(RECORD SET)
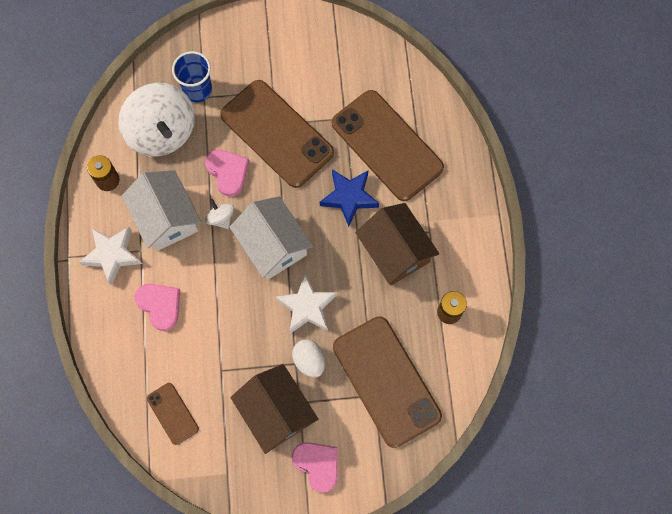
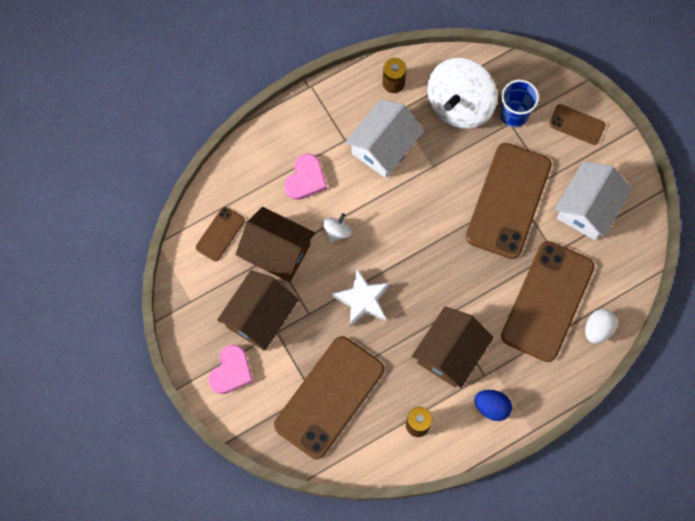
camera: 65 degrees right, 0 degrees up
(112, 255) = (330, 120): white star -> none
(219, 366) = (276, 252): none -> brown house
(220, 218) = (406, 191): white spinning top -> white spinning top (337, 231)
(228, 172) = (451, 177): pink heart -> none
(236, 43) = (576, 124): none -> brown phone
(273, 245) = (404, 245): white house -> white house (588, 208)
(309, 361) = (316, 324): white egg -> white egg (597, 329)
(349, 197) = (480, 290): blue star -> none
(462, 239) = (491, 407): none -> blue egg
(End RECORD SET)
EXERCISE DESCRIPTION | Exactly and only the lines from the line containing "(236, 43) = (576, 124): none -> brown phone" through the final line of the records above must be returned.

ANSWER TO THIS TASK |
(236, 43) = (576, 124): none -> brown phone
(273, 245) = (404, 245): white house -> white house (588, 208)
(309, 361) = (316, 324): white egg -> white egg (597, 329)
(349, 197) = (480, 290): blue star -> none
(462, 239) = (491, 407): none -> blue egg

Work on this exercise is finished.